- Task brief: Write out the data word for word and omit every picture.

Stored data below:

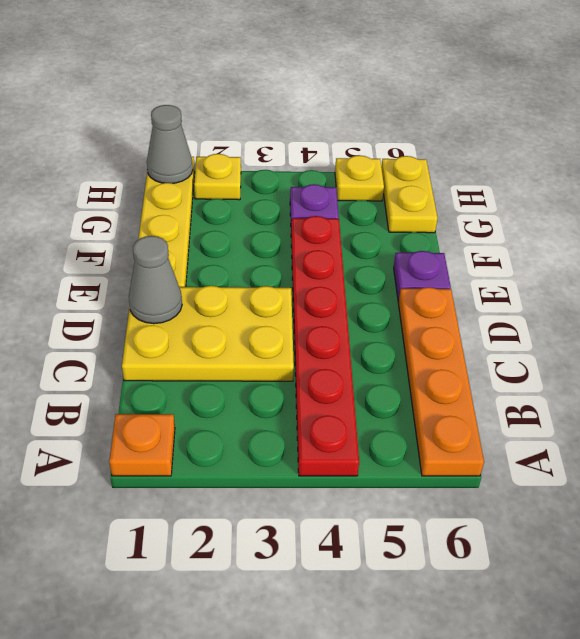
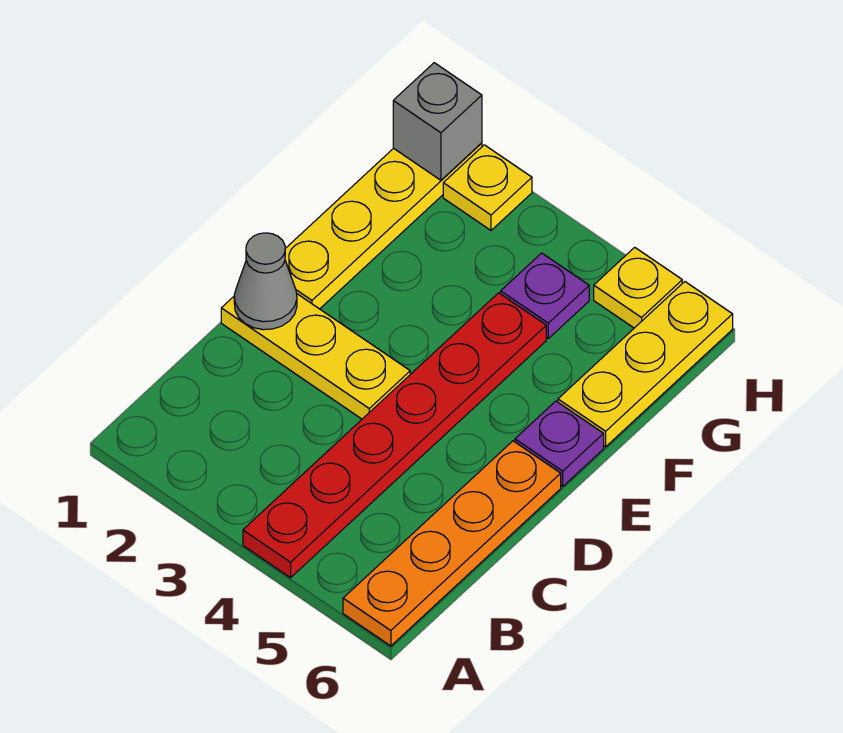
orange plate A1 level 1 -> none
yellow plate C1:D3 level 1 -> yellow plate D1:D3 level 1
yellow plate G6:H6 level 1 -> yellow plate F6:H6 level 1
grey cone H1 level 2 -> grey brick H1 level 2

End of Stored data.

- Finished exercise:
orange plate A1 level 1 -> none
yellow plate C1:D3 level 1 -> yellow plate D1:D3 level 1
yellow plate G6:H6 level 1 -> yellow plate F6:H6 level 1
grey cone H1 level 2 -> grey brick H1 level 2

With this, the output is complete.